Action item:
In the data, find the word "down" and copy out every line that has it.

Colored geometric primitive data:
☆ ☆ ☆ ☆ ☆ ☆ ☆

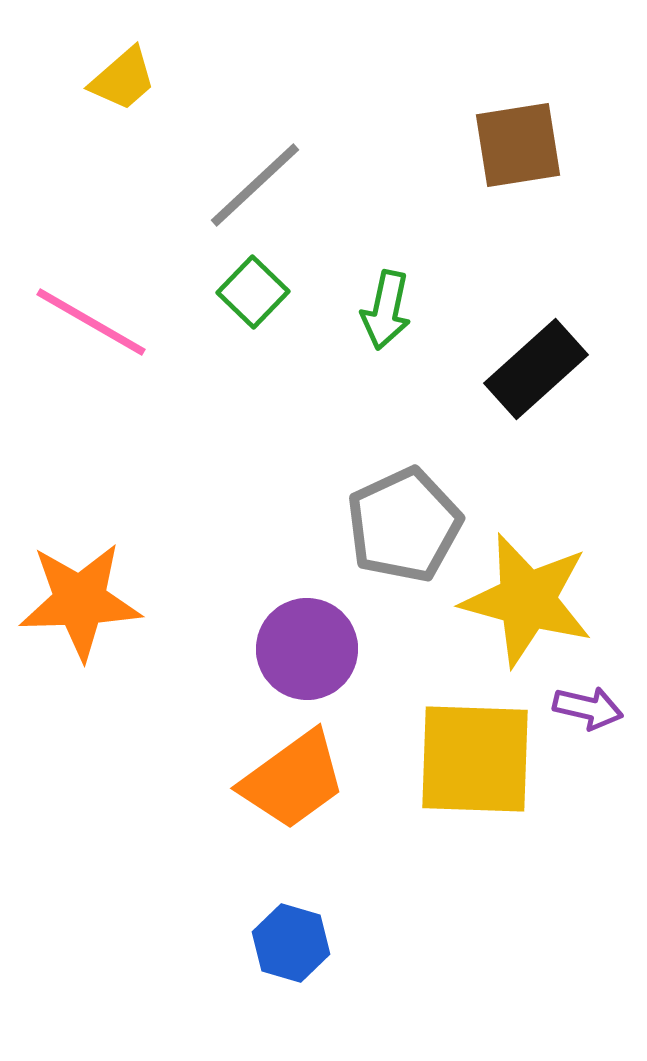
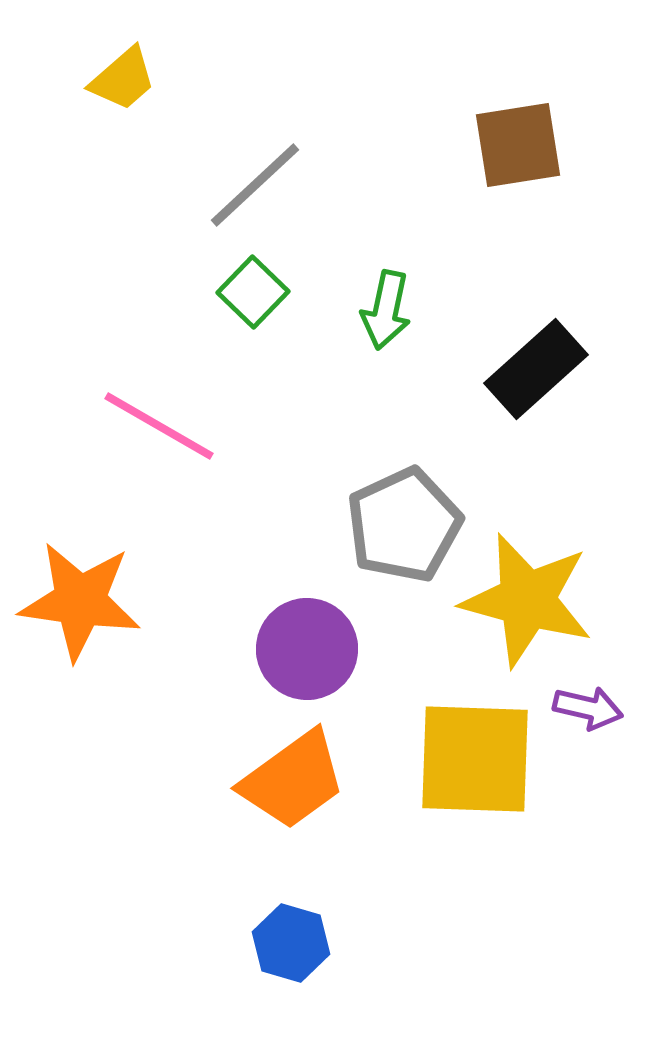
pink line: moved 68 px right, 104 px down
orange star: rotated 10 degrees clockwise
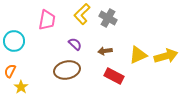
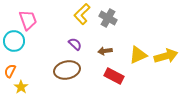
pink trapezoid: moved 19 px left; rotated 30 degrees counterclockwise
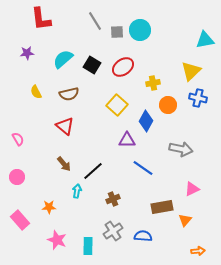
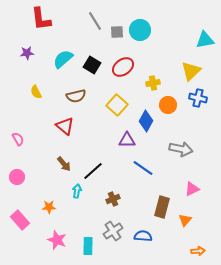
brown semicircle: moved 7 px right, 2 px down
brown rectangle: rotated 65 degrees counterclockwise
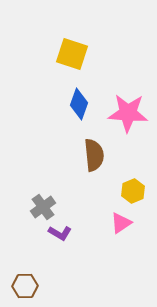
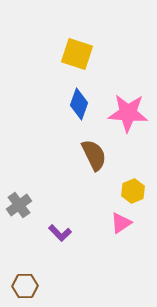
yellow square: moved 5 px right
brown semicircle: rotated 20 degrees counterclockwise
gray cross: moved 24 px left, 2 px up
purple L-shape: rotated 15 degrees clockwise
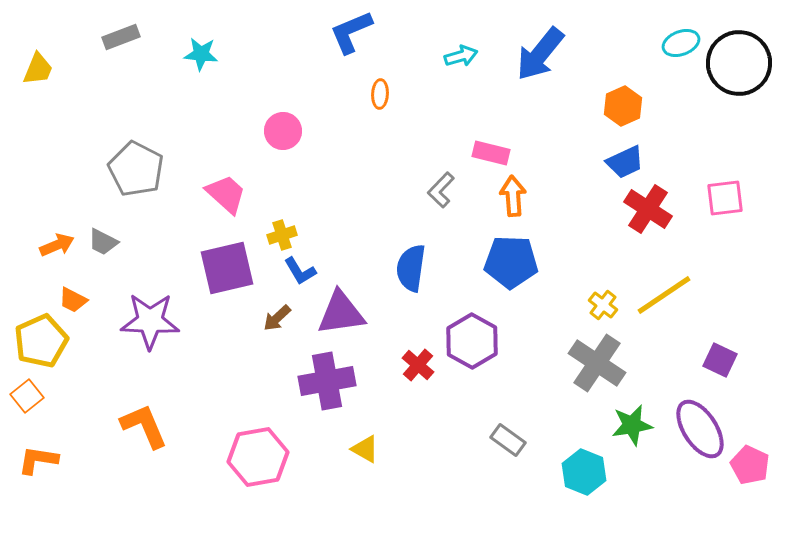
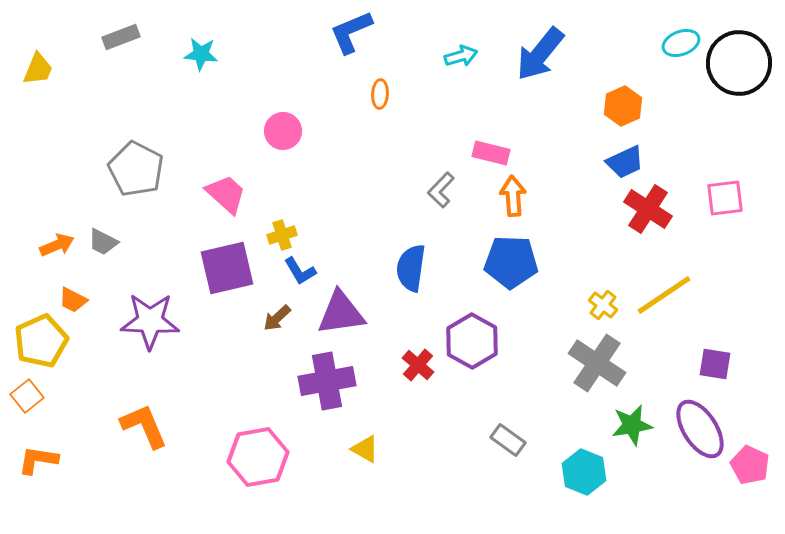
purple square at (720, 360): moved 5 px left, 4 px down; rotated 16 degrees counterclockwise
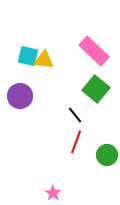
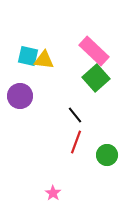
green square: moved 11 px up; rotated 8 degrees clockwise
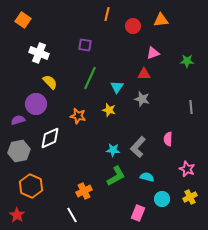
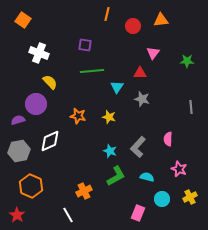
pink triangle: rotated 32 degrees counterclockwise
red triangle: moved 4 px left, 1 px up
green line: moved 2 px right, 7 px up; rotated 60 degrees clockwise
yellow star: moved 7 px down
white diamond: moved 3 px down
cyan star: moved 3 px left, 1 px down; rotated 16 degrees clockwise
pink star: moved 8 px left
white line: moved 4 px left
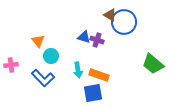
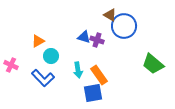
blue circle: moved 4 px down
orange triangle: rotated 40 degrees clockwise
pink cross: rotated 32 degrees clockwise
orange rectangle: rotated 36 degrees clockwise
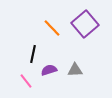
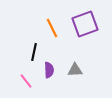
purple square: rotated 20 degrees clockwise
orange line: rotated 18 degrees clockwise
black line: moved 1 px right, 2 px up
purple semicircle: rotated 105 degrees clockwise
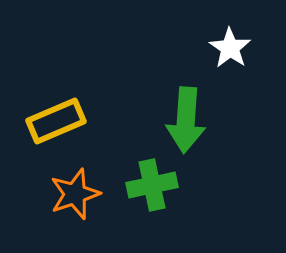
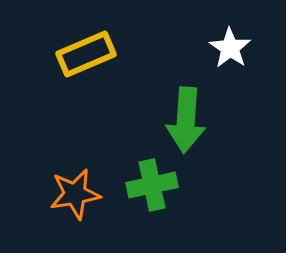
yellow rectangle: moved 30 px right, 67 px up
orange star: rotated 9 degrees clockwise
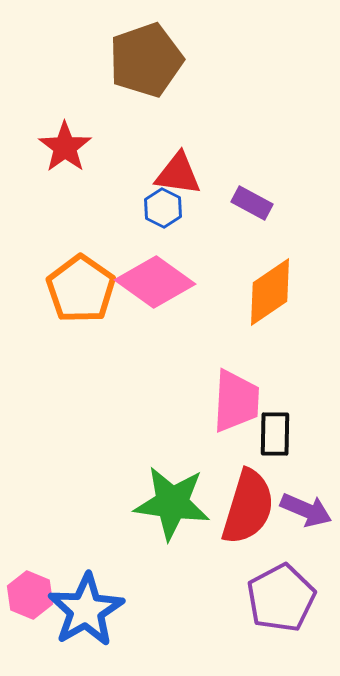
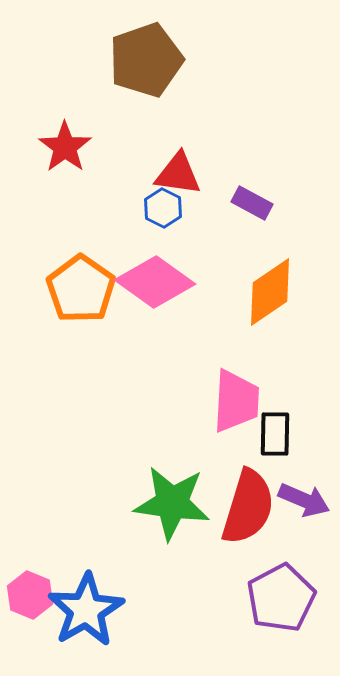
purple arrow: moved 2 px left, 10 px up
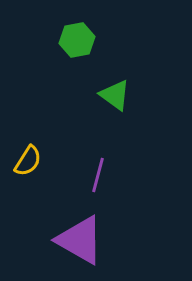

☆ ☆ ☆ ☆ ☆ ☆ ☆

Result:
pink line: moved 68 px right, 104 px down
brown semicircle: moved 7 px right, 2 px down
purple square at (720, 360): moved 5 px left, 4 px down; rotated 16 degrees counterclockwise
yellow star: moved 7 px down
white diamond: moved 3 px down
cyan star: moved 3 px left, 1 px down; rotated 16 degrees clockwise
blue circle: moved 4 px down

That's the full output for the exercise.